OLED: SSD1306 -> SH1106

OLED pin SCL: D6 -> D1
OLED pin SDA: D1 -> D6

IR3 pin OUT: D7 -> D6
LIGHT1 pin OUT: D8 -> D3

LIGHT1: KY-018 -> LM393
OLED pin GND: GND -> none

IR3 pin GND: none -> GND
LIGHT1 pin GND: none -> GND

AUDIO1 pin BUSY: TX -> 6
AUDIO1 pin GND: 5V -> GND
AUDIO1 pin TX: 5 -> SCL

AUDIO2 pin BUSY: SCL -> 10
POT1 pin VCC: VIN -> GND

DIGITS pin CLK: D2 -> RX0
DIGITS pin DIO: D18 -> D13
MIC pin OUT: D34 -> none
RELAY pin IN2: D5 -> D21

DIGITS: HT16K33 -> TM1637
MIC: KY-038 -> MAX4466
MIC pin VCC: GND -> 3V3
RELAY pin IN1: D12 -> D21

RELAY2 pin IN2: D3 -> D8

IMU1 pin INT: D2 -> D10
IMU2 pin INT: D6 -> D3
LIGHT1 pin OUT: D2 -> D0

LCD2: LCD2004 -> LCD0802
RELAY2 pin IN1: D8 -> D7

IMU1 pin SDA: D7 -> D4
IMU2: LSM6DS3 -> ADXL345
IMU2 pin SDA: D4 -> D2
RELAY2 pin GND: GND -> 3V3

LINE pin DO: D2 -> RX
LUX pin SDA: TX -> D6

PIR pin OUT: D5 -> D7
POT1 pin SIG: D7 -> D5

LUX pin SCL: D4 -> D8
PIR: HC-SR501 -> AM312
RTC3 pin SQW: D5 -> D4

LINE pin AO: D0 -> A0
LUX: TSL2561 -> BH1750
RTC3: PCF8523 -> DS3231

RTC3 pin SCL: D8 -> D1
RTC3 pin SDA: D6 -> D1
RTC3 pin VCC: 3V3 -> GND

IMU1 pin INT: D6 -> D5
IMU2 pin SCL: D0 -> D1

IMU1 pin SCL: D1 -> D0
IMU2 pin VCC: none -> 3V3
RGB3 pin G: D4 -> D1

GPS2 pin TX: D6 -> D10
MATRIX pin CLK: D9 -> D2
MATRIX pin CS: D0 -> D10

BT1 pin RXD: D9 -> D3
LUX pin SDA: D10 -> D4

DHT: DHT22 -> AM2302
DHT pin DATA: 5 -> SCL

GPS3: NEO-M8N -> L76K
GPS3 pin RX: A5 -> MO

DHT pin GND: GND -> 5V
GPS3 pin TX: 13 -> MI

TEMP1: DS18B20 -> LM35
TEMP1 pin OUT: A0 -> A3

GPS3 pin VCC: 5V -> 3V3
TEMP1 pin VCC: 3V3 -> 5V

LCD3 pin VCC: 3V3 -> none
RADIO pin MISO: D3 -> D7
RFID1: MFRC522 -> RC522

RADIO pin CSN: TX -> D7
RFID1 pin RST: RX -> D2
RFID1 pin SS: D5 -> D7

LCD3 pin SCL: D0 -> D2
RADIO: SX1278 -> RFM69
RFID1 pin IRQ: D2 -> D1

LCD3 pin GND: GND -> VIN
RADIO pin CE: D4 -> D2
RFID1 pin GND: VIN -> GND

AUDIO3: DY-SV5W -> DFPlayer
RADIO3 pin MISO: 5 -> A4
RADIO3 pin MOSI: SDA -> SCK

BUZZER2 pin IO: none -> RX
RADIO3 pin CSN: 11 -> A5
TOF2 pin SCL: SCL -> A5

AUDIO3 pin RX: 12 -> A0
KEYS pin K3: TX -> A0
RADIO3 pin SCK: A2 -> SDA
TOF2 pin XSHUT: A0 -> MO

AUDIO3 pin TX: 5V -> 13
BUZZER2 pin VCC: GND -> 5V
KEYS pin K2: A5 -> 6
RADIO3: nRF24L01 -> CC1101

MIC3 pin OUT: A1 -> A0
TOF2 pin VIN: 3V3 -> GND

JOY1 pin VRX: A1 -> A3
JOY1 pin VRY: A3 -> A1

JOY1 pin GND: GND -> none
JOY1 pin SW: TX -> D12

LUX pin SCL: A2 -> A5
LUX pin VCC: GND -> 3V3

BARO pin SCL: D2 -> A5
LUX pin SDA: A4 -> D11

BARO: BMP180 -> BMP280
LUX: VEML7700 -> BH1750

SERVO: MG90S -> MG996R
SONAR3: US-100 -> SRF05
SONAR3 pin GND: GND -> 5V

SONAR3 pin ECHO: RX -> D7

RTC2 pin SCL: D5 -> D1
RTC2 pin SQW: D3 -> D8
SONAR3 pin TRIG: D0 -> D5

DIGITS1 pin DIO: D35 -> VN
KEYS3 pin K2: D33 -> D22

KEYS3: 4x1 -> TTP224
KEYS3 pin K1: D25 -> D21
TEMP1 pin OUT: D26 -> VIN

**Task prompt:** Nothing but the lines from the one with "SONAR3 pin ECHO: RX -> D7" through the end of the data above should be reproduced, each exactly, both ends included.

**Exercise result:**
SONAR3 pin ECHO: RX -> D7

RTC2 pin SCL: D5 -> D1
RTC2 pin SQW: D3 -> D8
SONAR3 pin TRIG: D0 -> D5

DIGITS1 pin DIO: D35 -> VN
KEYS3 pin K2: D33 -> D22

KEYS3: 4x1 -> TTP224
KEYS3 pin K1: D25 -> D21
TEMP1 pin OUT: D26 -> VIN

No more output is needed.